| Your objective |
Go through the data line by line. Copy each one holding the string "minus".

| Supplied entries |

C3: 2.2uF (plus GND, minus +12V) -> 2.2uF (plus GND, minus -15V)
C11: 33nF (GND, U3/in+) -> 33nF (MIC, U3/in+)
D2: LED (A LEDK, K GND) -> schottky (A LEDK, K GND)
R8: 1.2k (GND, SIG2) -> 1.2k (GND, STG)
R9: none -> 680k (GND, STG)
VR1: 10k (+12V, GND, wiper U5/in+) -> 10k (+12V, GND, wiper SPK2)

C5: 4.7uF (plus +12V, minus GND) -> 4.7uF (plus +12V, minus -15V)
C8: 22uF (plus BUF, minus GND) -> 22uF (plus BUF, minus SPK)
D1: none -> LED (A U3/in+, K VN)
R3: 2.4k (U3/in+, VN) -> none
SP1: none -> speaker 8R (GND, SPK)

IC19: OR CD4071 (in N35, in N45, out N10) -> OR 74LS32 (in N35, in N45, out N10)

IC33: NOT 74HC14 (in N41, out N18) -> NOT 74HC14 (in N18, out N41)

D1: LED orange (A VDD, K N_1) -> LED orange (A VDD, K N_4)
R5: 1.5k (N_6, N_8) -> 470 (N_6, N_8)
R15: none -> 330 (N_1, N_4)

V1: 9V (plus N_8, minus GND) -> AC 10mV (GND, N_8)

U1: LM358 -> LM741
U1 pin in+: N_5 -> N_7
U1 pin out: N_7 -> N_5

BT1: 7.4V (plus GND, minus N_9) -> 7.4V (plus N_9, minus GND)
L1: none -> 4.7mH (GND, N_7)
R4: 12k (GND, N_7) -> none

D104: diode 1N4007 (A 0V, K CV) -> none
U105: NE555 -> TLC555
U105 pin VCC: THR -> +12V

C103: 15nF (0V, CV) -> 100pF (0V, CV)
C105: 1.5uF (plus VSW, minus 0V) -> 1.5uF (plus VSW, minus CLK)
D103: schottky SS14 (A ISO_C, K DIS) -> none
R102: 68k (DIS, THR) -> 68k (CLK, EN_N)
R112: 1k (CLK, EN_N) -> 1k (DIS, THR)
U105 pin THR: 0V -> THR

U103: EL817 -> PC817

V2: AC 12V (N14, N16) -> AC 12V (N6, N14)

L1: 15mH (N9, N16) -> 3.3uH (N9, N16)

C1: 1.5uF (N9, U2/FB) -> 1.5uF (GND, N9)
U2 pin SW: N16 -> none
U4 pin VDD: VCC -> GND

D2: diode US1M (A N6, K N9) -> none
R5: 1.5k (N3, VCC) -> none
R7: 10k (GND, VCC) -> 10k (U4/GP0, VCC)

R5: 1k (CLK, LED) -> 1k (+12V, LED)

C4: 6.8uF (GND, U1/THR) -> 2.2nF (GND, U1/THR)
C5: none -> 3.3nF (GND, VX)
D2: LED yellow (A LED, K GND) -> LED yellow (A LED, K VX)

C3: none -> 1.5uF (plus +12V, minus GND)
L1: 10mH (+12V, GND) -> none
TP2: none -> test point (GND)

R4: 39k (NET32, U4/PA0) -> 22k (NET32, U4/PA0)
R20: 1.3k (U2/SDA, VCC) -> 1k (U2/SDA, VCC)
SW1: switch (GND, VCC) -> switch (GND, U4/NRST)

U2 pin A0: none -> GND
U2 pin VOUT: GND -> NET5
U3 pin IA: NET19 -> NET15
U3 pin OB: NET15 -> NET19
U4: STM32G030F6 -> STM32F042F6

| Result of this exercise |
C3: 2.2uF (plus GND, minus +12V) -> 2.2uF (plus GND, minus -15V)
C5: 4.7uF (plus +12V, minus GND) -> 4.7uF (plus +12V, minus -15V)
C8: 22uF (plus BUF, minus GND) -> 22uF (plus BUF, minus SPK)
V1: 9V (plus N_8, minus GND) -> AC 10mV (GND, N_8)
BT1: 7.4V (plus GND, minus N_9) -> 7.4V (plus N_9, minus GND)
C105: 1.5uF (plus VSW, minus 0V) -> 1.5uF (plus VSW, minus CLK)
C3: none -> 1.5uF (plus +12V, minus GND)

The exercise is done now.